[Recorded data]
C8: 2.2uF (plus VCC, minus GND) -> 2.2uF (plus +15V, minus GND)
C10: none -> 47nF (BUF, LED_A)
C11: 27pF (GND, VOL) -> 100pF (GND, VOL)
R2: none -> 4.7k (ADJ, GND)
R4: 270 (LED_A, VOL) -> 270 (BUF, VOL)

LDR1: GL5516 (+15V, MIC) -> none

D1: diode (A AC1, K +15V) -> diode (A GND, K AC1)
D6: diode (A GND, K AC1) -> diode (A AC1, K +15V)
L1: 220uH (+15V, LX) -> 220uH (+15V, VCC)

--

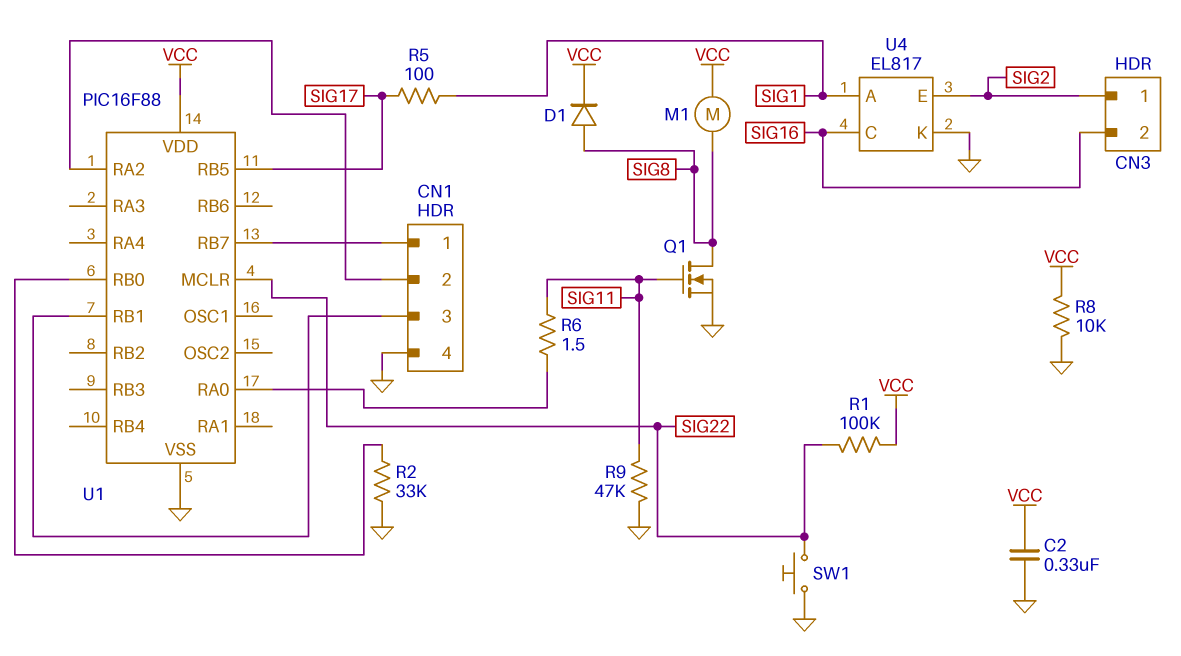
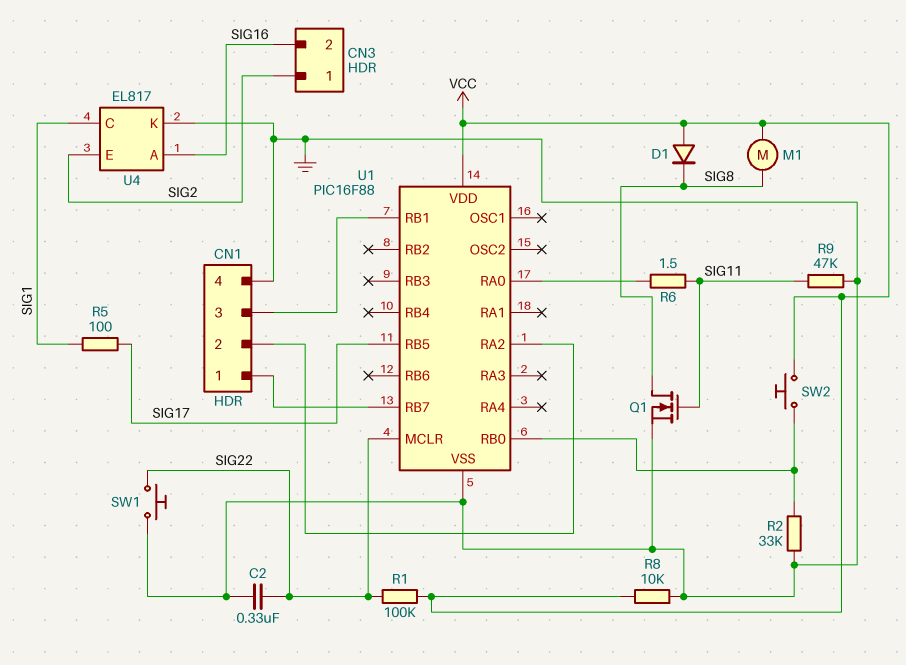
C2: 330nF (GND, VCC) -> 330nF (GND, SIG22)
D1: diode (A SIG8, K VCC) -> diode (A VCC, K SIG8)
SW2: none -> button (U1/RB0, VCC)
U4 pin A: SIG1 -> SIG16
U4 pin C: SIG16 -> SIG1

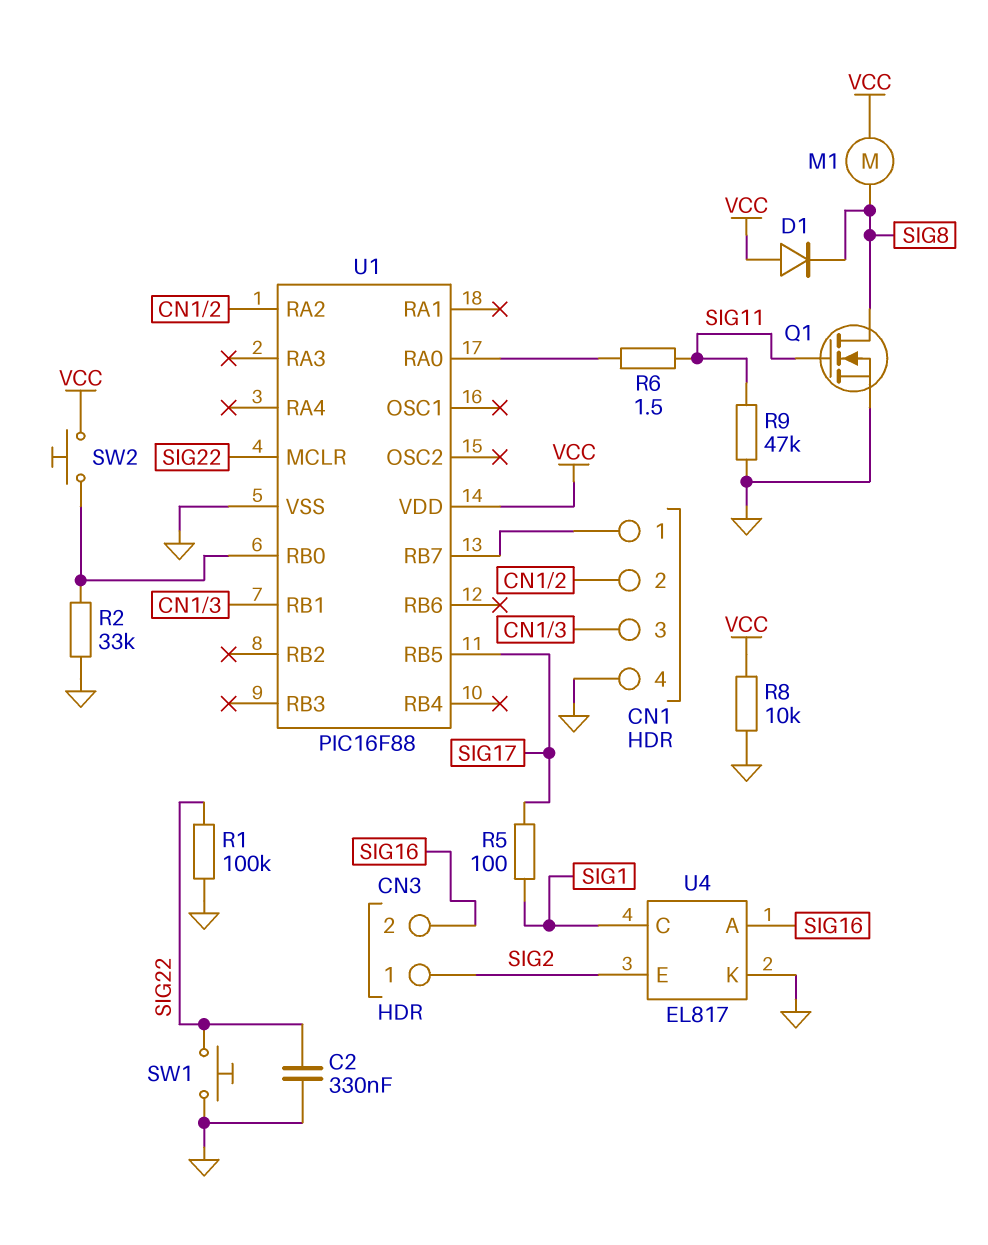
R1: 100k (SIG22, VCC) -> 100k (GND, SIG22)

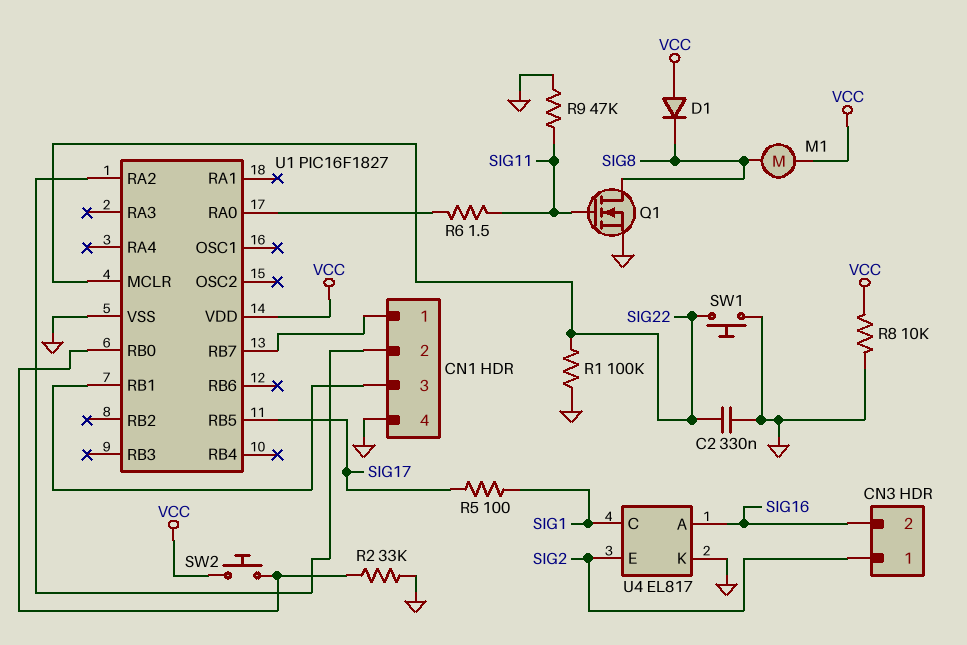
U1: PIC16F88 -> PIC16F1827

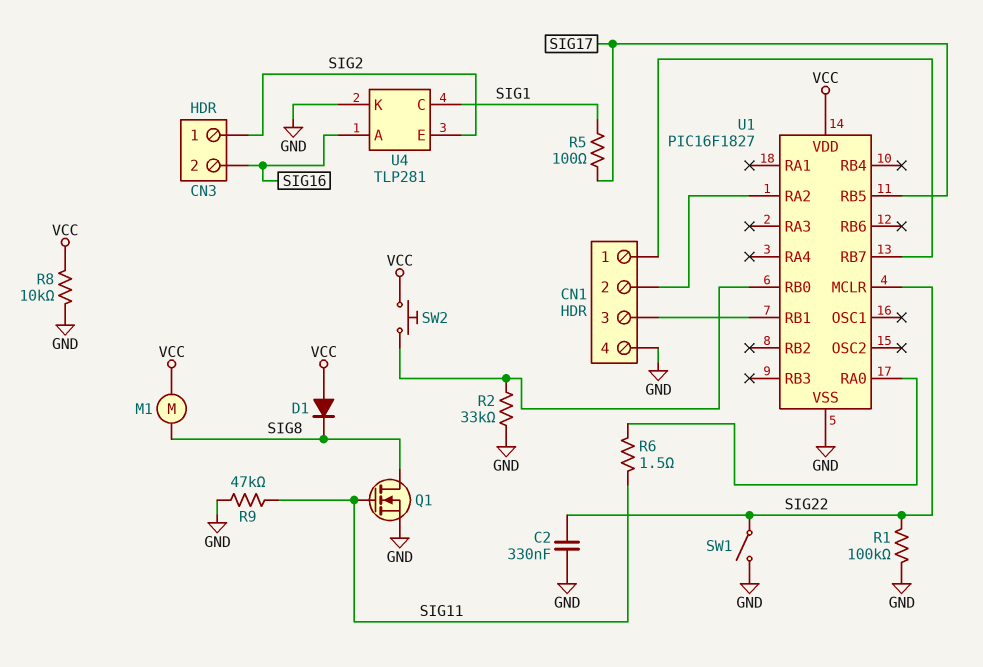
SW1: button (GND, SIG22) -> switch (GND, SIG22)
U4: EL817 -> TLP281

* * *

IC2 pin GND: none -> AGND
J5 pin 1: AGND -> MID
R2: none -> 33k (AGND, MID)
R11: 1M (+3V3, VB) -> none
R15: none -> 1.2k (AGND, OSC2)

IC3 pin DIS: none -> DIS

• About this exercise:
Read through the records above and copy the lines that contain "none".

• Result of this exercise:
C10: none -> 47nF (BUF, LED_A)
R2: none -> 4.7k (ADJ, GND)
LDR1: GL5516 (+15V, MIC) -> none
SW2: none -> button (U1/RB0, VCC)
IC2 pin GND: none -> AGND
R2: none -> 33k (AGND, MID)
R11: 1M (+3V3, VB) -> none
R15: none -> 1.2k (AGND, OSC2)
IC3 pin DIS: none -> DIS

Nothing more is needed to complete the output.